§ THE EXERCISE: Please retype all the lines of the records below without any changes, and leave the pictures out of your answer.
########
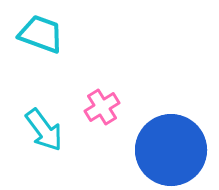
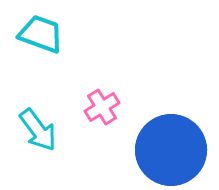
cyan arrow: moved 6 px left
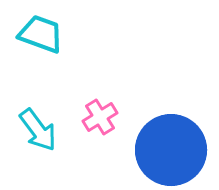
pink cross: moved 2 px left, 10 px down
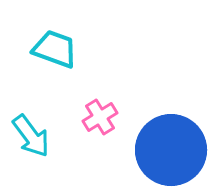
cyan trapezoid: moved 14 px right, 15 px down
cyan arrow: moved 7 px left, 6 px down
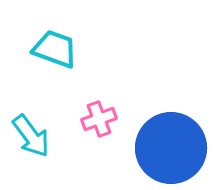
pink cross: moved 1 px left, 2 px down; rotated 12 degrees clockwise
blue circle: moved 2 px up
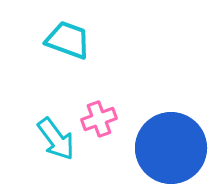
cyan trapezoid: moved 13 px right, 9 px up
cyan arrow: moved 25 px right, 3 px down
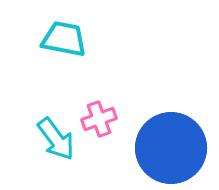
cyan trapezoid: moved 4 px left, 1 px up; rotated 9 degrees counterclockwise
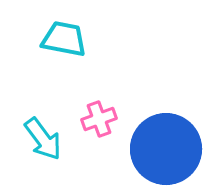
cyan arrow: moved 13 px left
blue circle: moved 5 px left, 1 px down
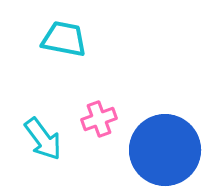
blue circle: moved 1 px left, 1 px down
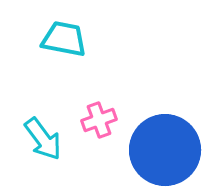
pink cross: moved 1 px down
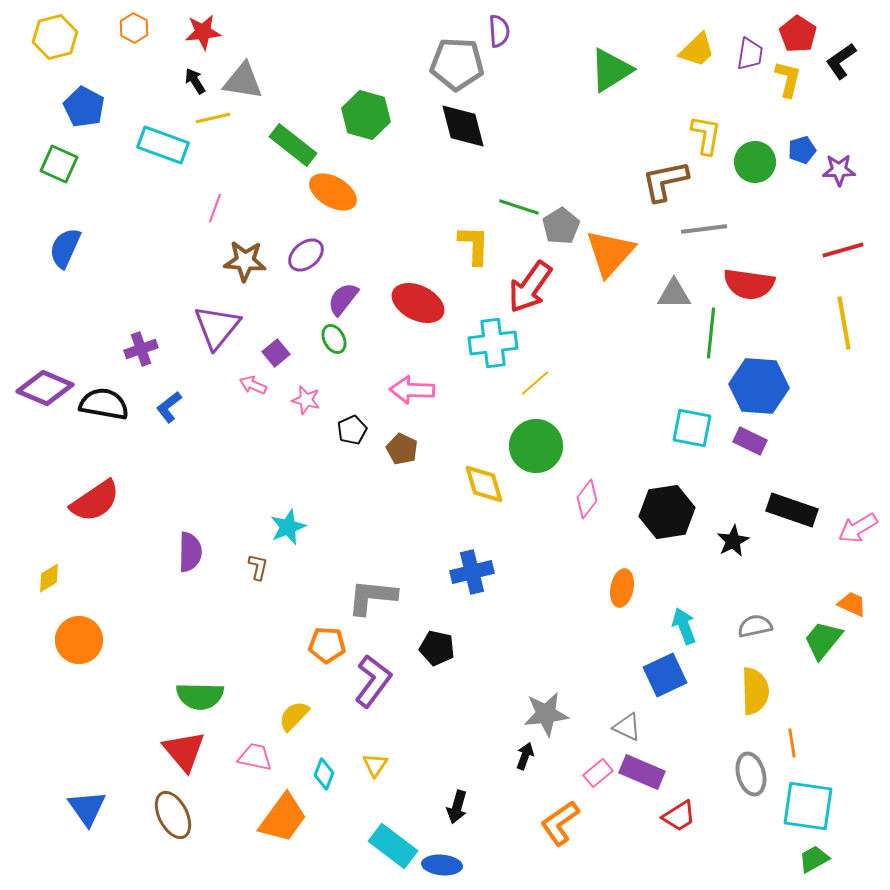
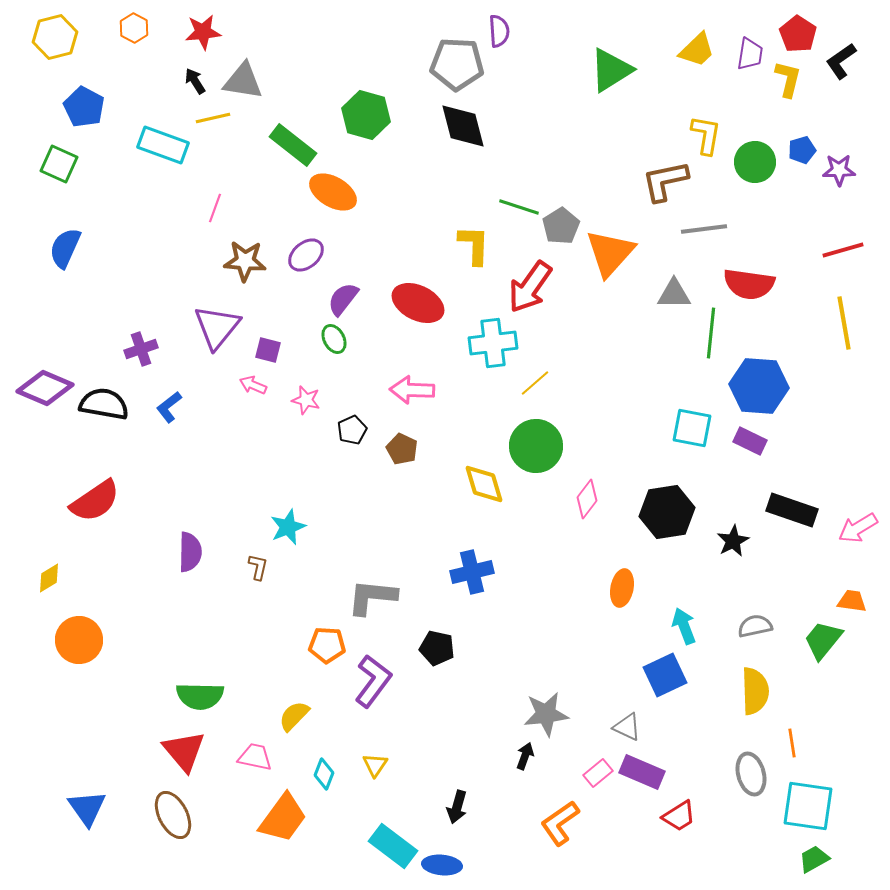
purple square at (276, 353): moved 8 px left, 3 px up; rotated 36 degrees counterclockwise
orange trapezoid at (852, 604): moved 3 px up; rotated 16 degrees counterclockwise
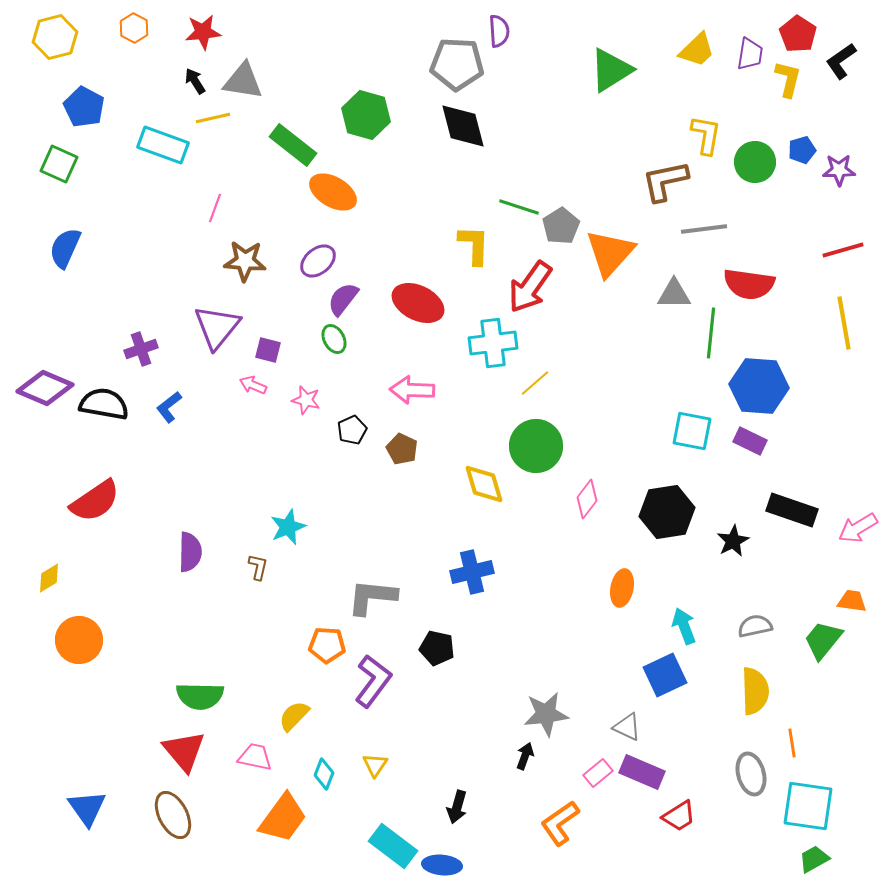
purple ellipse at (306, 255): moved 12 px right, 6 px down
cyan square at (692, 428): moved 3 px down
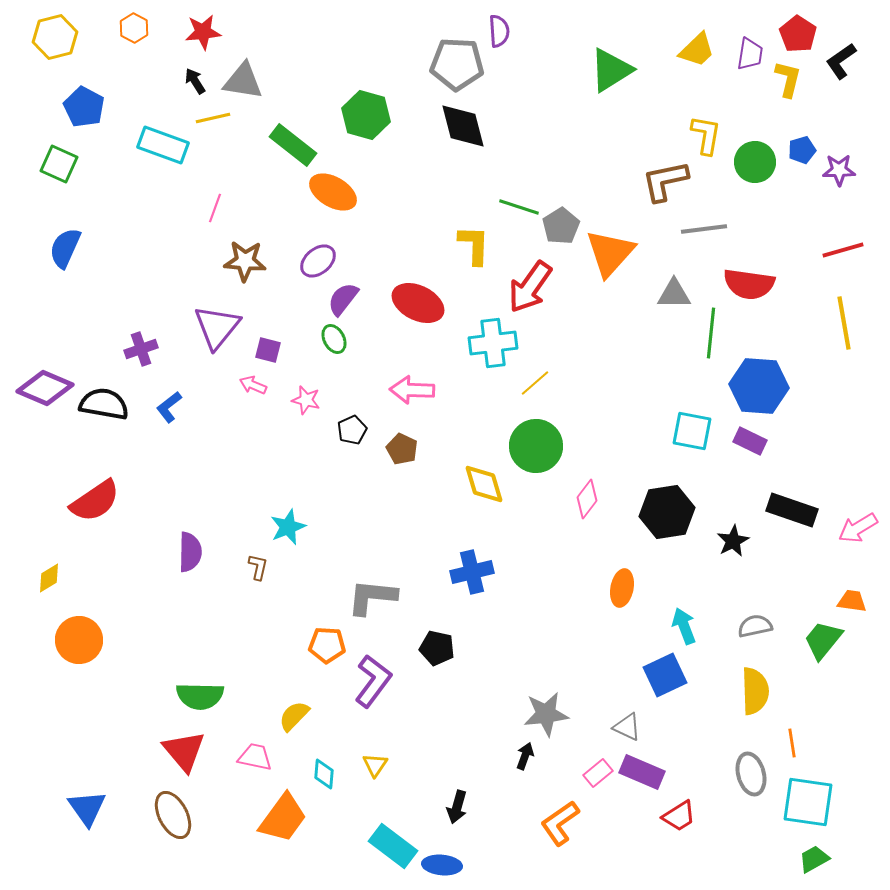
cyan diamond at (324, 774): rotated 16 degrees counterclockwise
cyan square at (808, 806): moved 4 px up
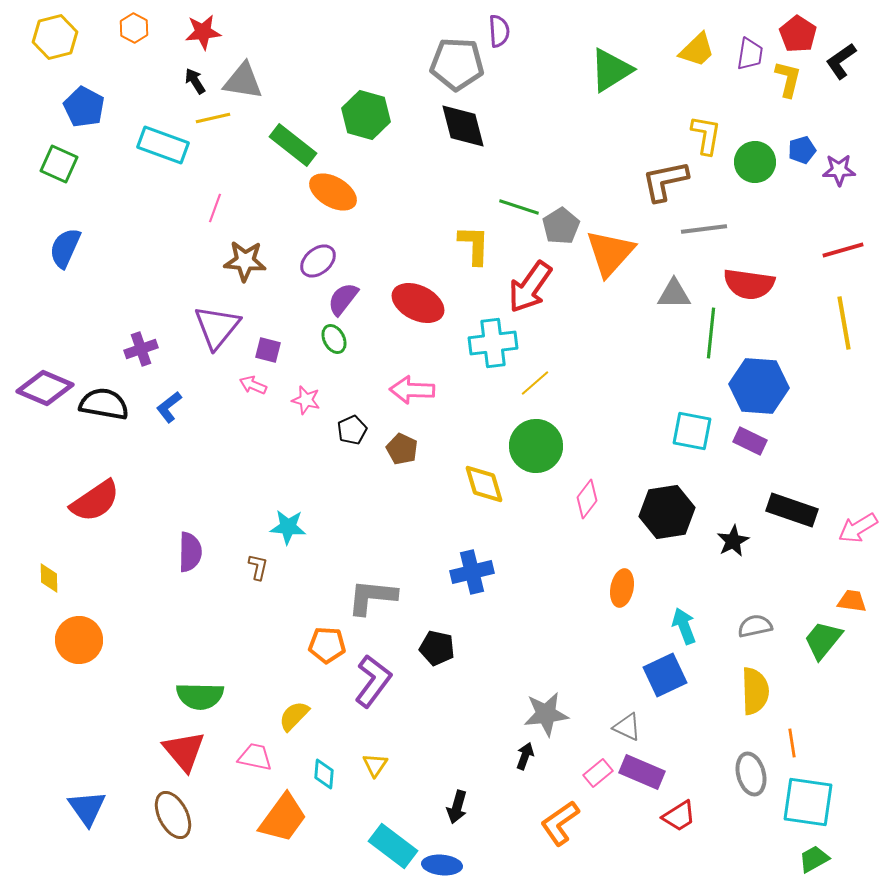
cyan star at (288, 527): rotated 27 degrees clockwise
yellow diamond at (49, 578): rotated 60 degrees counterclockwise
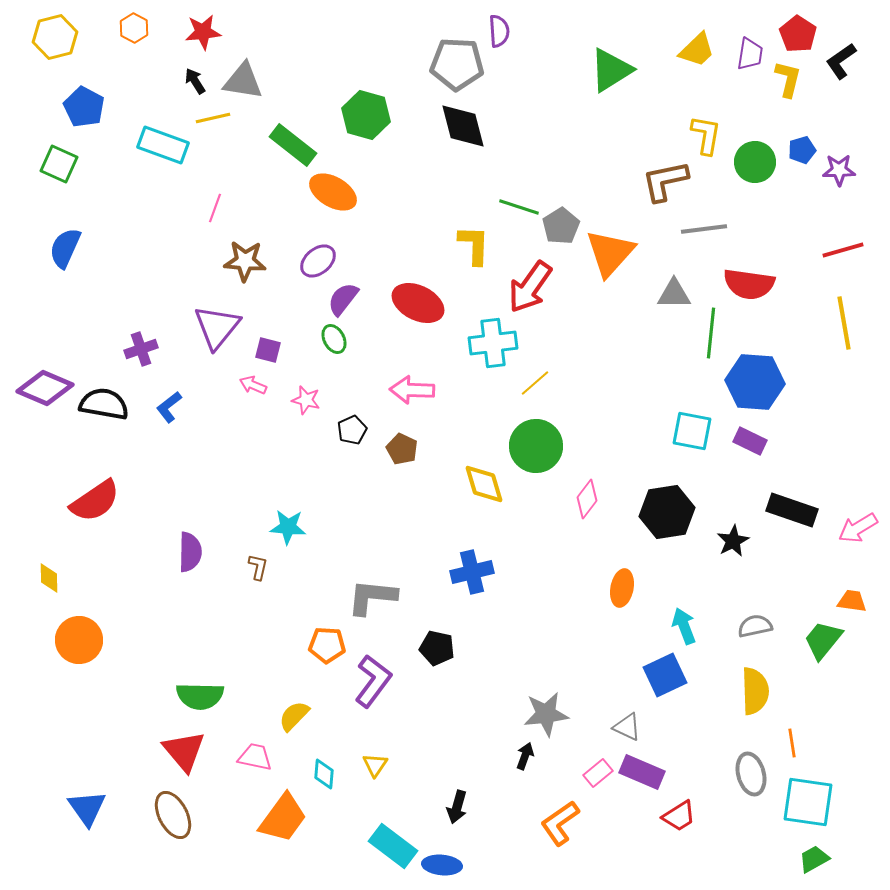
blue hexagon at (759, 386): moved 4 px left, 4 px up
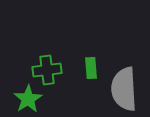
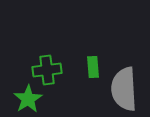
green rectangle: moved 2 px right, 1 px up
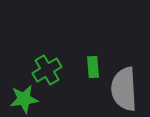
green cross: rotated 24 degrees counterclockwise
green star: moved 4 px left; rotated 24 degrees clockwise
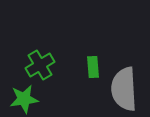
green cross: moved 7 px left, 5 px up
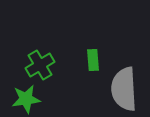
green rectangle: moved 7 px up
green star: moved 2 px right
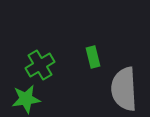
green rectangle: moved 3 px up; rotated 10 degrees counterclockwise
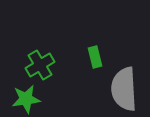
green rectangle: moved 2 px right
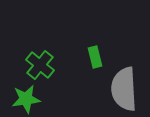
green cross: rotated 20 degrees counterclockwise
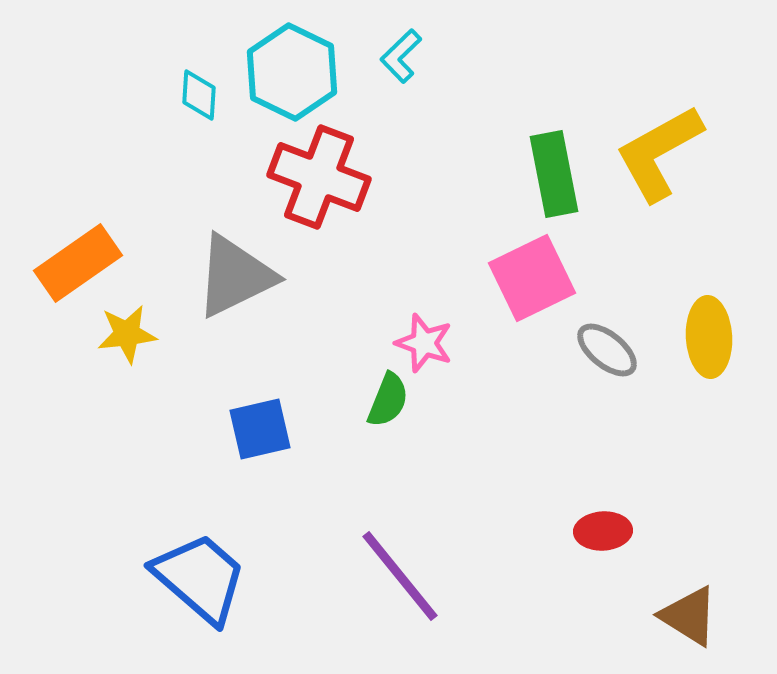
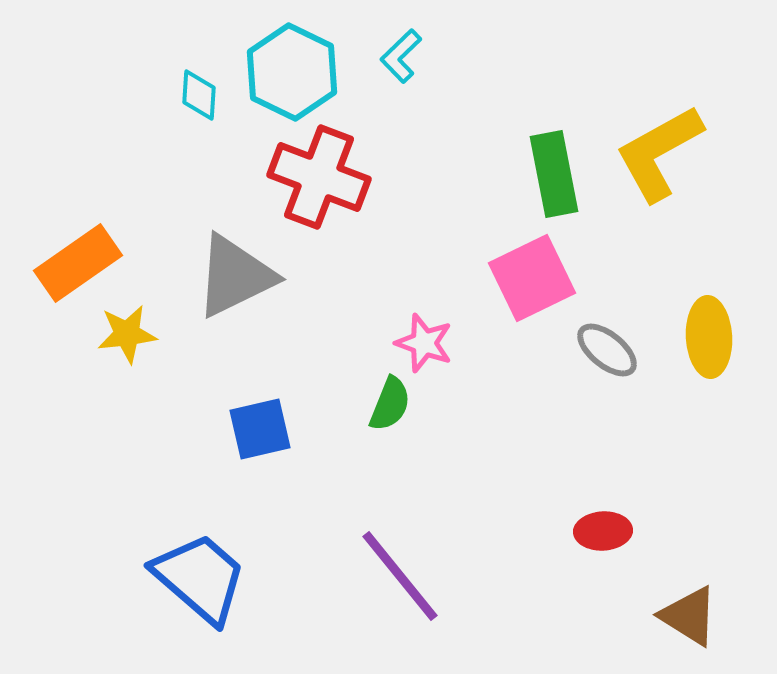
green semicircle: moved 2 px right, 4 px down
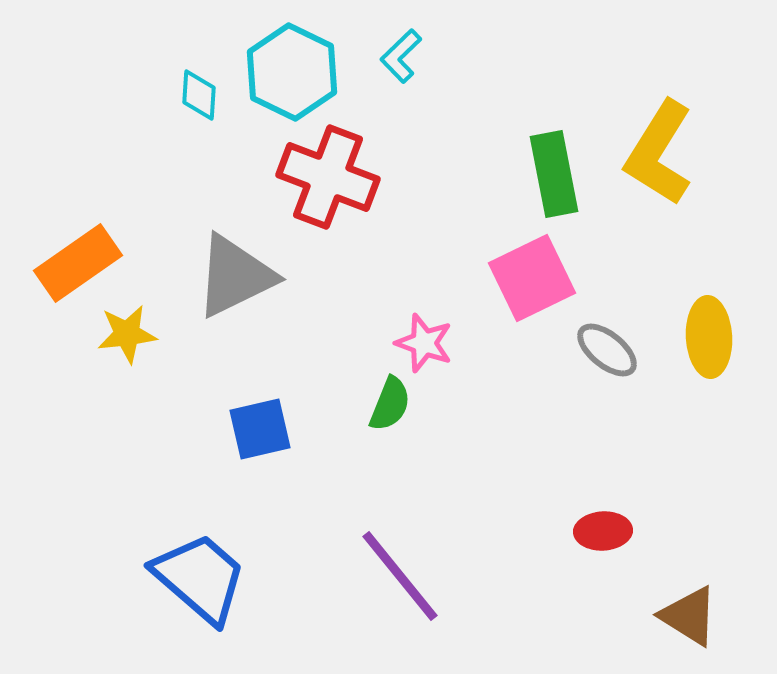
yellow L-shape: rotated 29 degrees counterclockwise
red cross: moved 9 px right
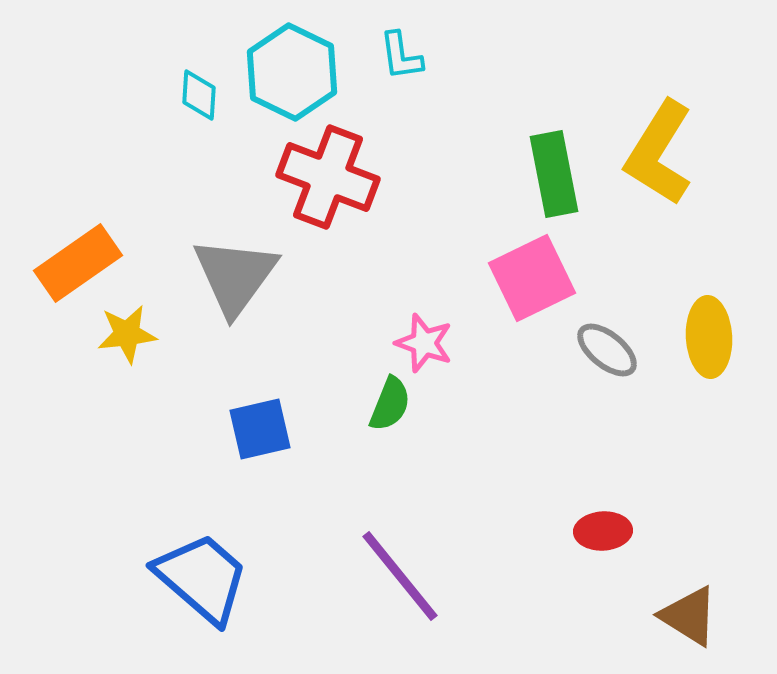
cyan L-shape: rotated 54 degrees counterclockwise
gray triangle: rotated 28 degrees counterclockwise
blue trapezoid: moved 2 px right
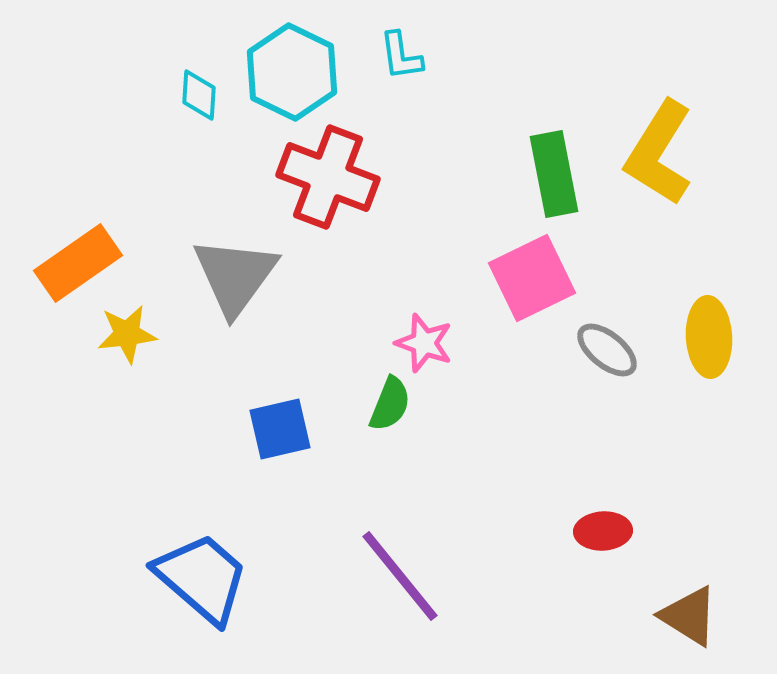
blue square: moved 20 px right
########
§ FULL RESPONSE:
cyan arrow: moved 6 px left
pink cross: moved 2 px left, 10 px down
cyan trapezoid: moved 14 px right, 15 px down
cyan arrow: moved 7 px left, 6 px down
pink cross: moved 1 px left, 2 px down; rotated 12 degrees clockwise
blue circle: moved 2 px up
cyan trapezoid: moved 13 px right, 9 px up
cyan arrow: moved 25 px right, 3 px down
cyan trapezoid: moved 4 px left, 1 px up; rotated 9 degrees counterclockwise
cyan arrow: moved 13 px left
blue circle: moved 5 px left, 1 px down
blue circle: moved 1 px left, 1 px down
pink cross: moved 1 px down
purple square at (276, 353): moved 8 px left, 3 px up; rotated 36 degrees counterclockwise
orange trapezoid at (852, 604): moved 3 px up; rotated 16 degrees counterclockwise
purple ellipse at (306, 255): moved 12 px right, 6 px down
cyan square at (692, 428): moved 3 px down
cyan diamond at (324, 774): rotated 16 degrees counterclockwise
cyan square at (808, 806): moved 4 px up
cyan star at (288, 527): rotated 27 degrees clockwise
yellow diamond at (49, 578): rotated 60 degrees counterclockwise
blue hexagon at (759, 386): moved 4 px left, 4 px up
green rectangle: moved 2 px right, 1 px up
green cross: rotated 24 degrees counterclockwise
green star: moved 4 px left; rotated 24 degrees clockwise
green cross: moved 7 px left, 5 px up
green rectangle: moved 7 px up
green star: moved 2 px right
green rectangle: moved 3 px up; rotated 10 degrees counterclockwise
green rectangle: moved 2 px right
green cross: rotated 20 degrees counterclockwise
green semicircle: moved 2 px right, 4 px down
yellow L-shape: rotated 29 degrees counterclockwise
red cross: moved 9 px right
cyan L-shape: rotated 54 degrees counterclockwise
gray triangle: rotated 28 degrees counterclockwise
blue trapezoid: moved 2 px right
blue square: moved 20 px right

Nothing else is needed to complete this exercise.